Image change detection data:
_ _ _

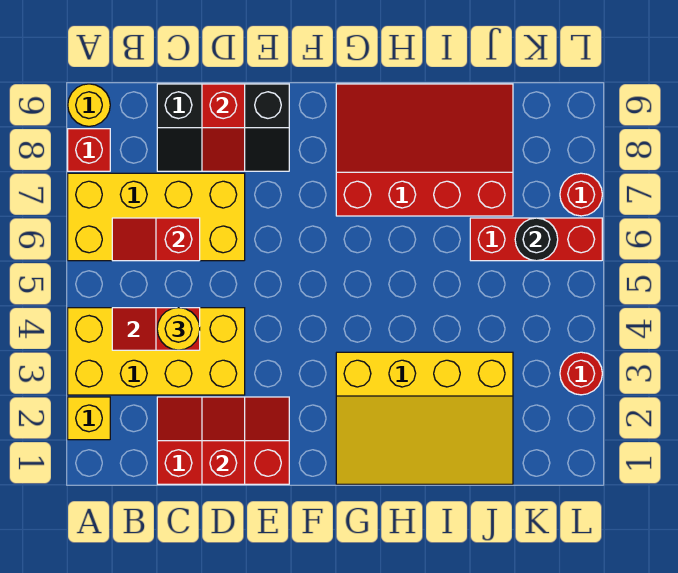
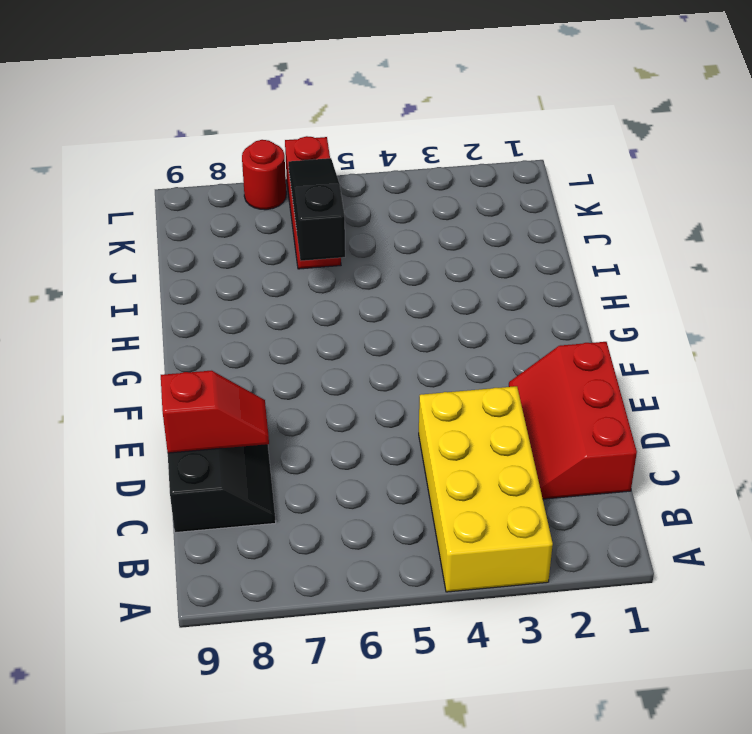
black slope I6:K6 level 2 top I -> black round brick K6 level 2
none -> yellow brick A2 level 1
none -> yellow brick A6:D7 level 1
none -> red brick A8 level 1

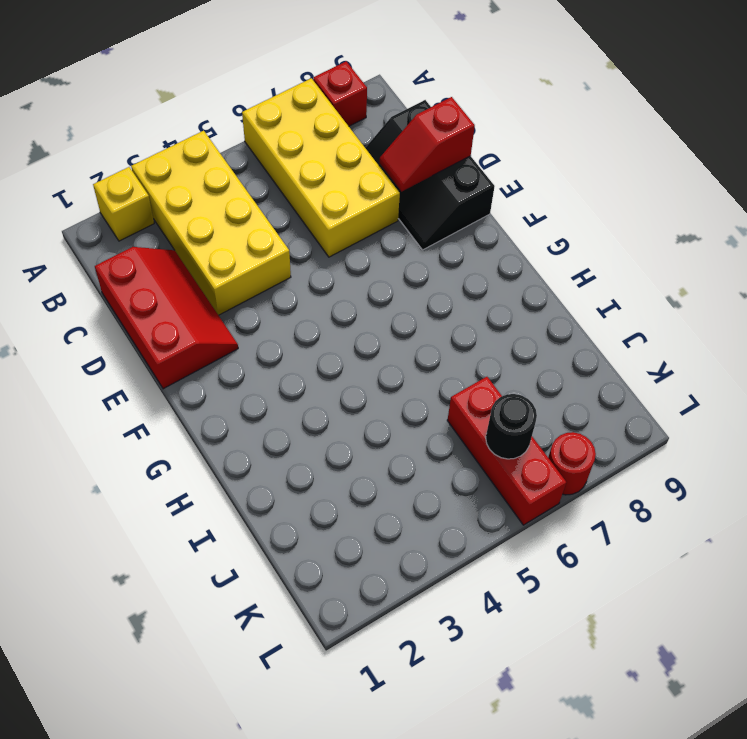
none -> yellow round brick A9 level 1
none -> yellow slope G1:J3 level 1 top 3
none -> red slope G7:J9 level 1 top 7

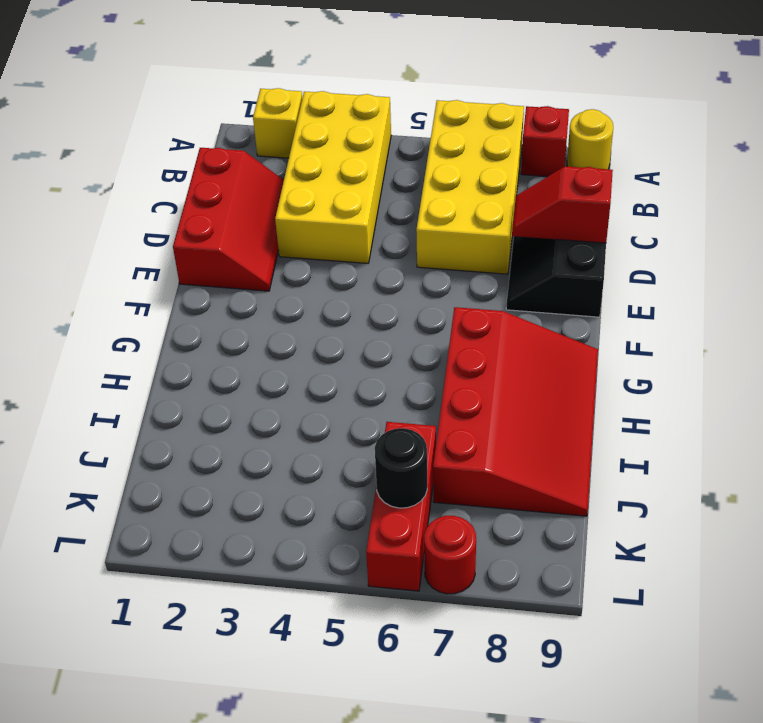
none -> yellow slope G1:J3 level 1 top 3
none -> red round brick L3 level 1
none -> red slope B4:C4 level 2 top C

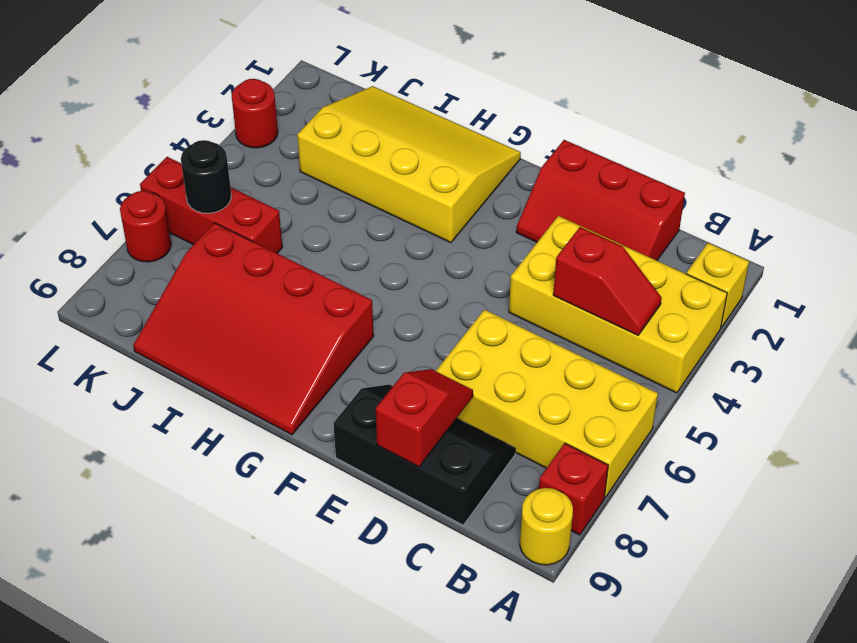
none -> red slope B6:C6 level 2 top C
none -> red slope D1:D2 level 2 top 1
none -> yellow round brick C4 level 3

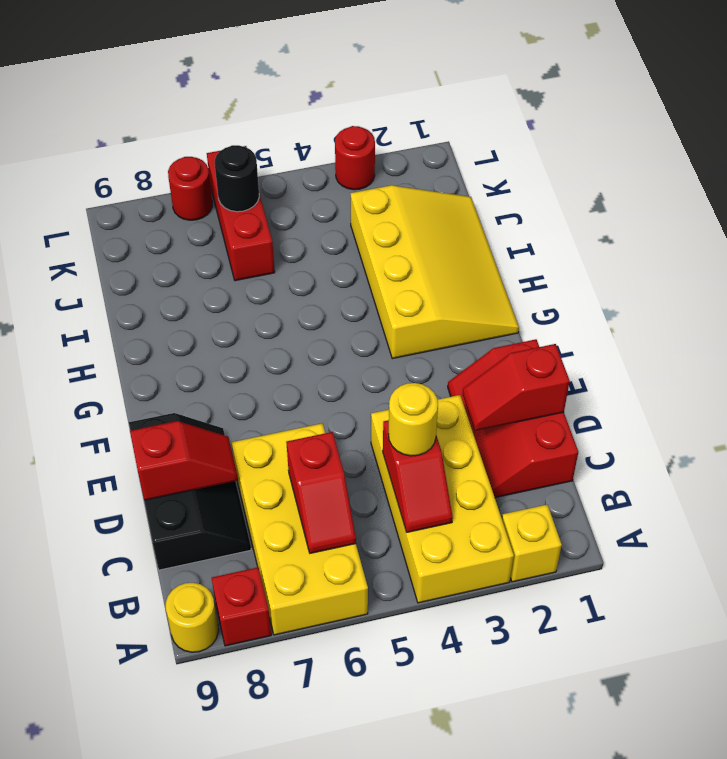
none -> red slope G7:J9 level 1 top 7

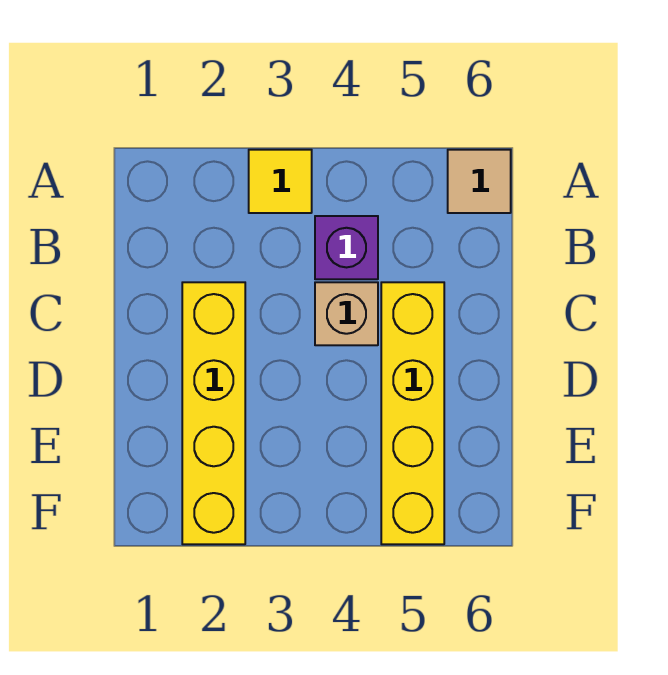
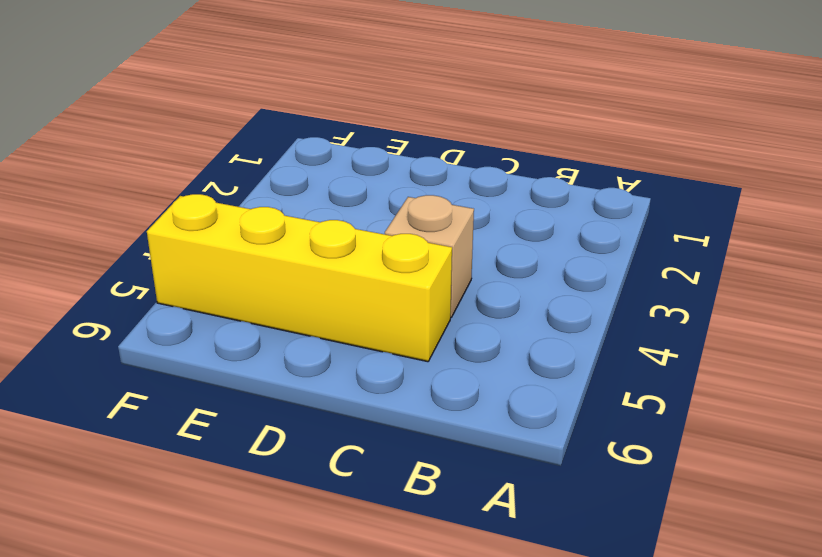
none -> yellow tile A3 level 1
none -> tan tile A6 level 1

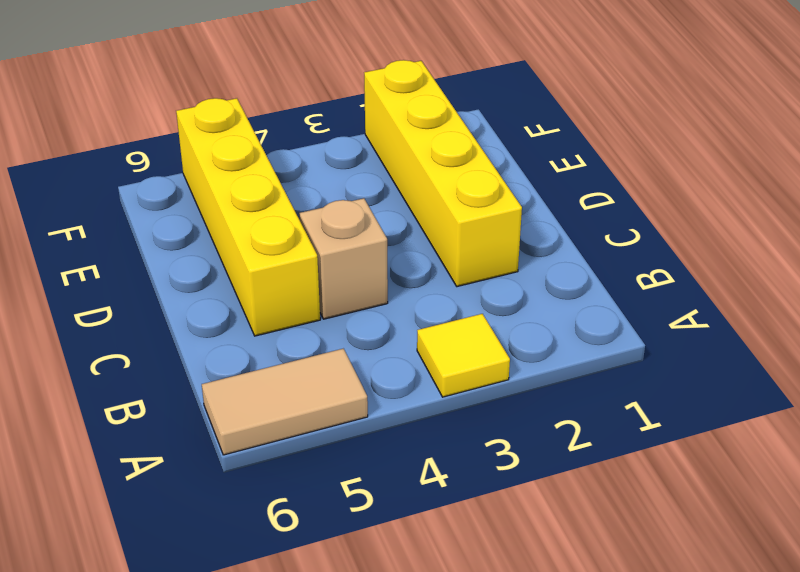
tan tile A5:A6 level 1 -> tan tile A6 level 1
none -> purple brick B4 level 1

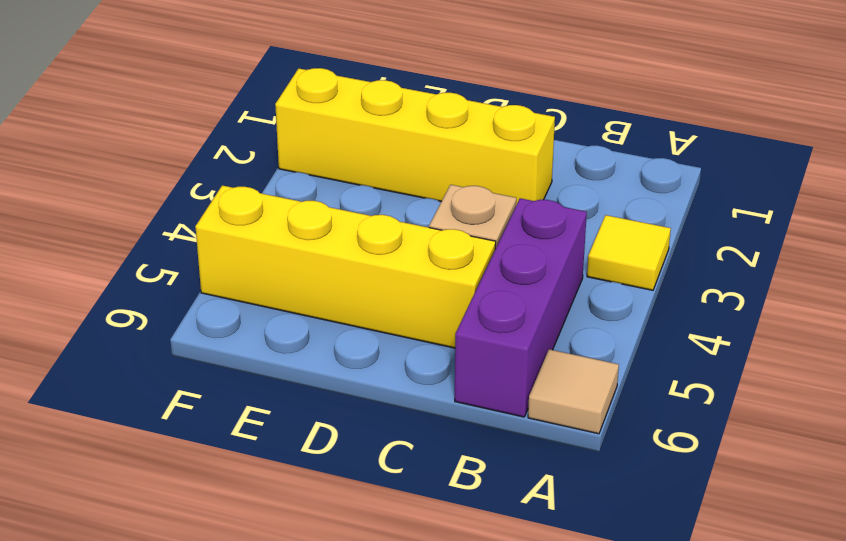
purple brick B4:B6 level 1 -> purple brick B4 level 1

_ _ _

- **REQUIRED WORK**: Write the number of data lines with "round", nothing else.

- **ANSWER SPACE**: 4